_EXERCISE DIRECTIONS_
Skip all lines in the entries below that come before the one containing "blue soap dispenser [533,92,557,140]". Repeat that line and the rest exactly.

(Image change detection data)
——————————
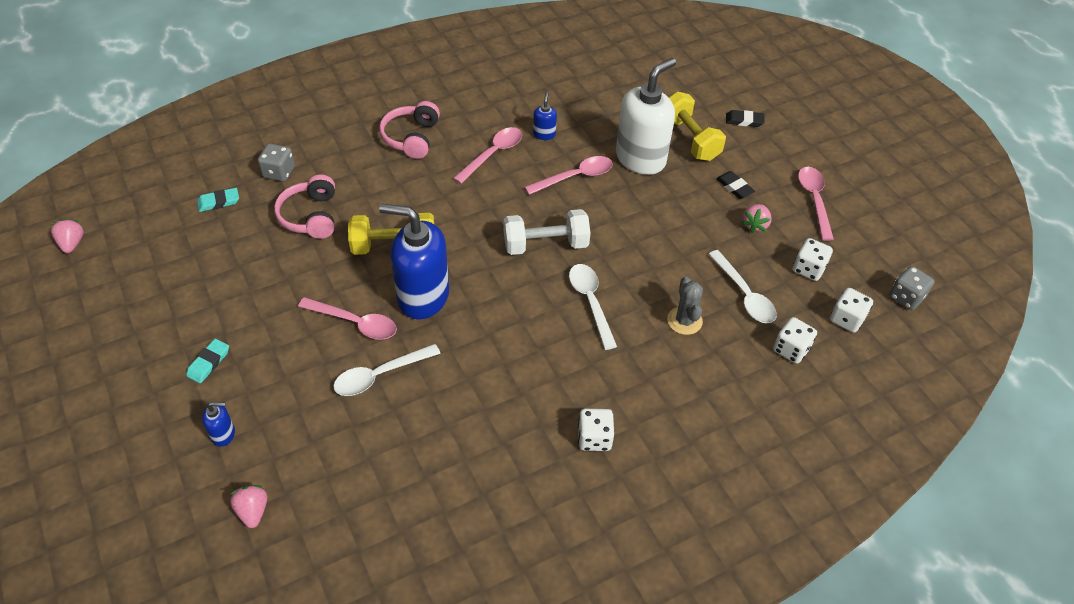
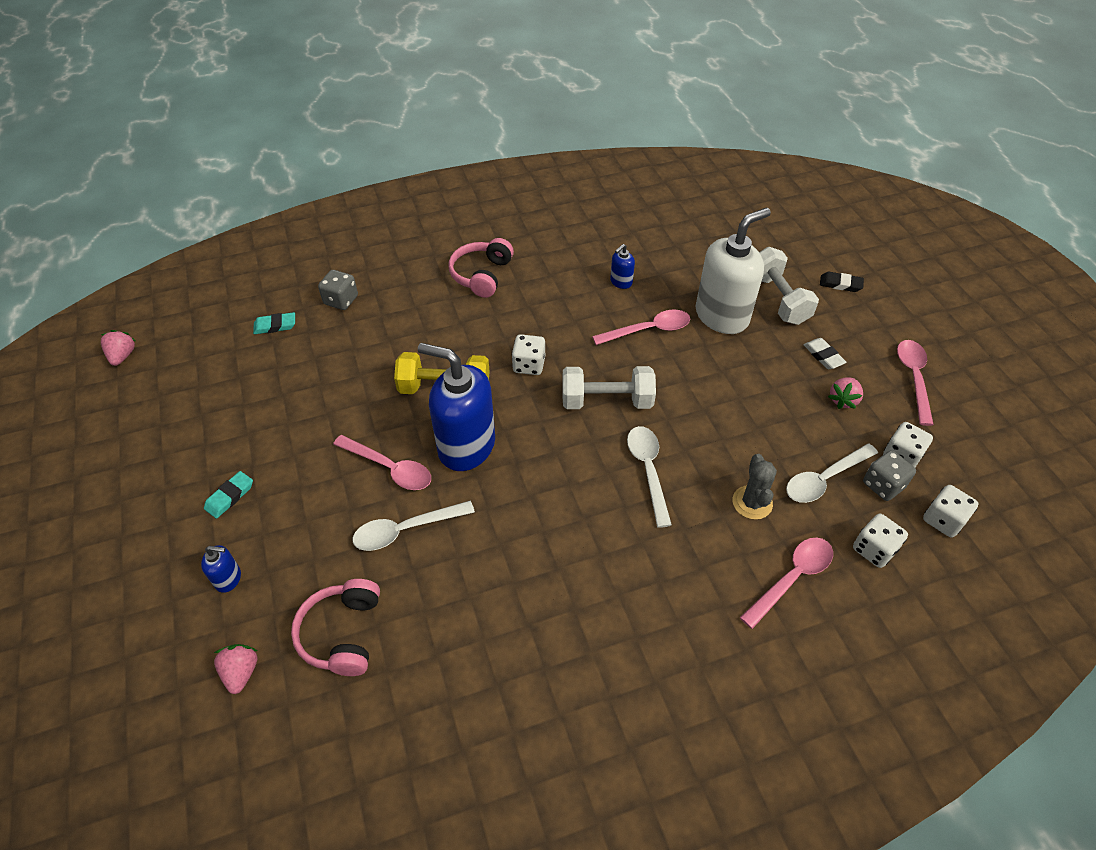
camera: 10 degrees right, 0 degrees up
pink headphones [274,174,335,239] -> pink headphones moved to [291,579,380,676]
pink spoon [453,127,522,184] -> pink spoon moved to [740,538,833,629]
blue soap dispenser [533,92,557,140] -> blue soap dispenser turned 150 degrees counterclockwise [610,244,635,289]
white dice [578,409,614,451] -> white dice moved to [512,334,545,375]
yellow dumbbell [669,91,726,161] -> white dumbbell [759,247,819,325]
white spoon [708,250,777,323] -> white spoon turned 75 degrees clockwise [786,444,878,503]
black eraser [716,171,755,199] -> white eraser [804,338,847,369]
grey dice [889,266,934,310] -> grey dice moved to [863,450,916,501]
——————————
_RESPONSE FOR THIS EXERCISE_
blue soap dispenser [533,92,557,140] -> blue soap dispenser turned 150 degrees counterclockwise [610,244,635,289]
white dice [578,409,614,451] -> white dice moved to [512,334,545,375]
yellow dumbbell [669,91,726,161] -> white dumbbell [759,247,819,325]
white spoon [708,250,777,323] -> white spoon turned 75 degrees clockwise [786,444,878,503]
black eraser [716,171,755,199] -> white eraser [804,338,847,369]
grey dice [889,266,934,310] -> grey dice moved to [863,450,916,501]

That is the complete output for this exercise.